:: DIRECTIONS FOR THIS TASK ::
Print the whole listing again exactly as it stands, leaving out any images.

:: SUPPLIED RECORDS ::

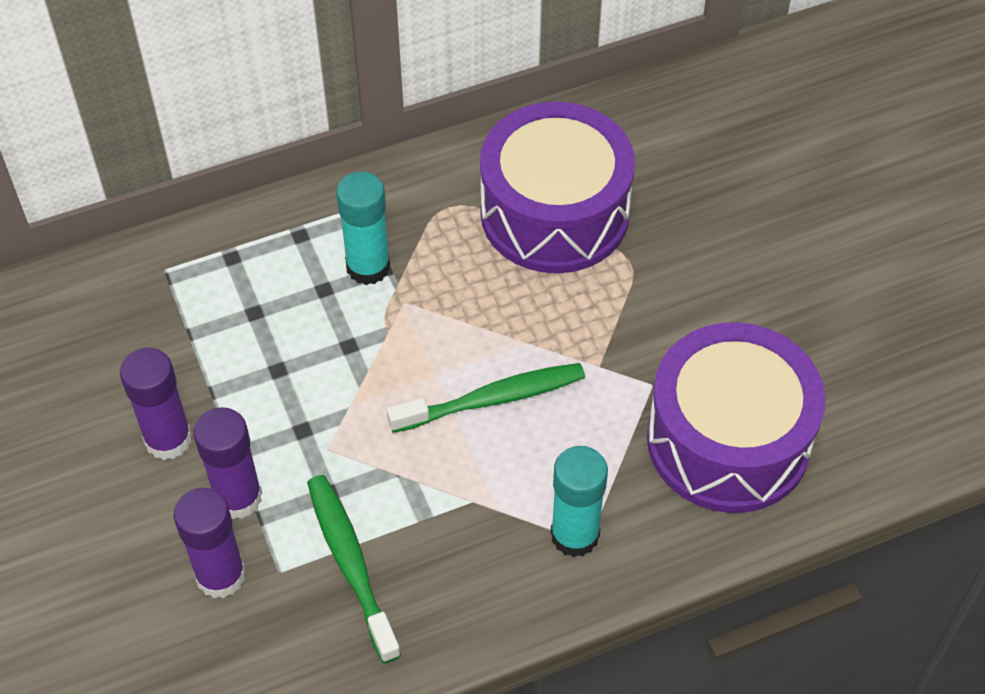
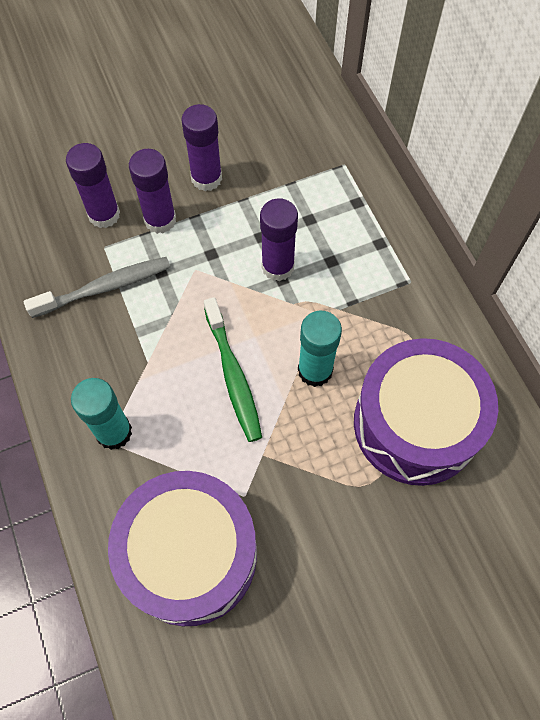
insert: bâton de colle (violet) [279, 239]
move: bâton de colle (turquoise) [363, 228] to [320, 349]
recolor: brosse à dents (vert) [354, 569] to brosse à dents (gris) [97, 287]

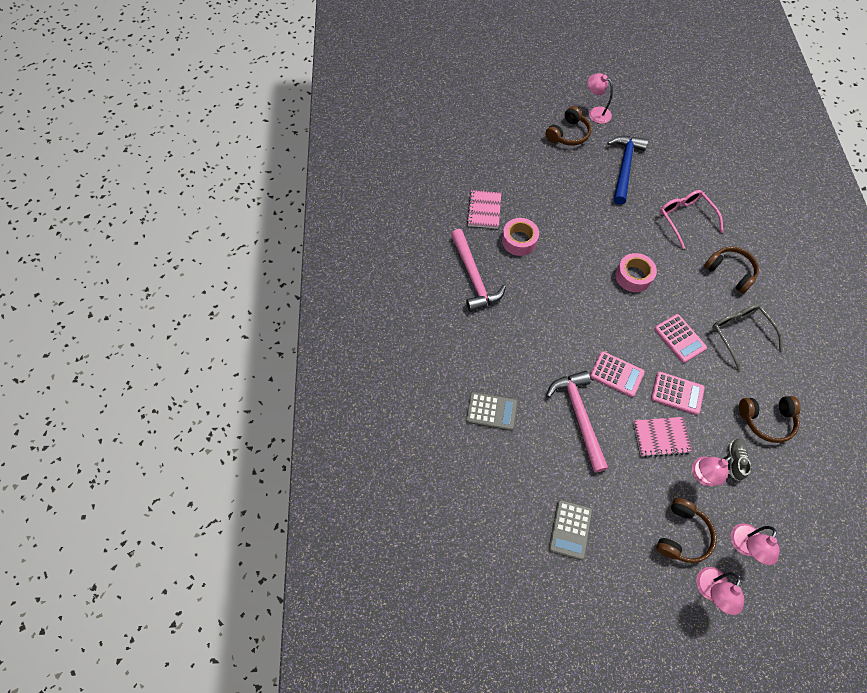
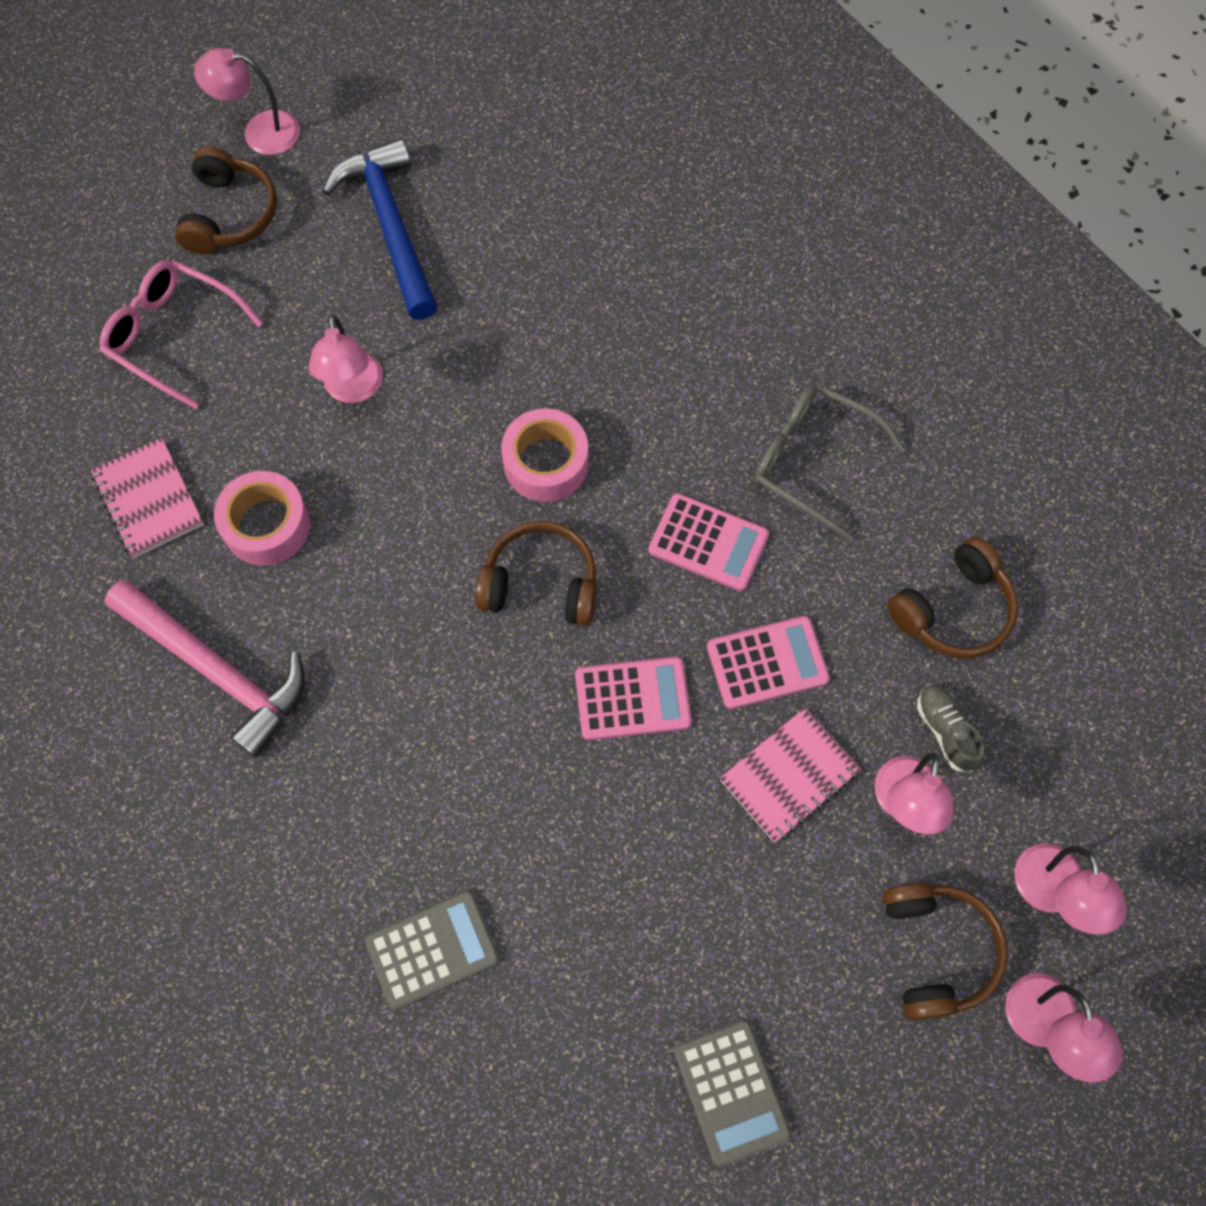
delete: marteau (rose) [577, 422]
insert: lampe (rose) [346, 359]
move: lunettes (rose) [691, 219] to [181, 334]; casque audio (marron) [731, 270] to [536, 573]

:: SOLVED EXERCISE ::
insert: bâton de colle (violet) [279, 239]
move: bâton de colle (turquoise) [363, 228] to [320, 349]
recolor: brosse à dents (vert) [354, 569] to brosse à dents (gris) [97, 287]

delete: marteau (rose) [577, 422]
insert: lampe (rose) [346, 359]
move: lunettes (rose) [691, 219] to [181, 334]; casque audio (marron) [731, 270] to [536, 573]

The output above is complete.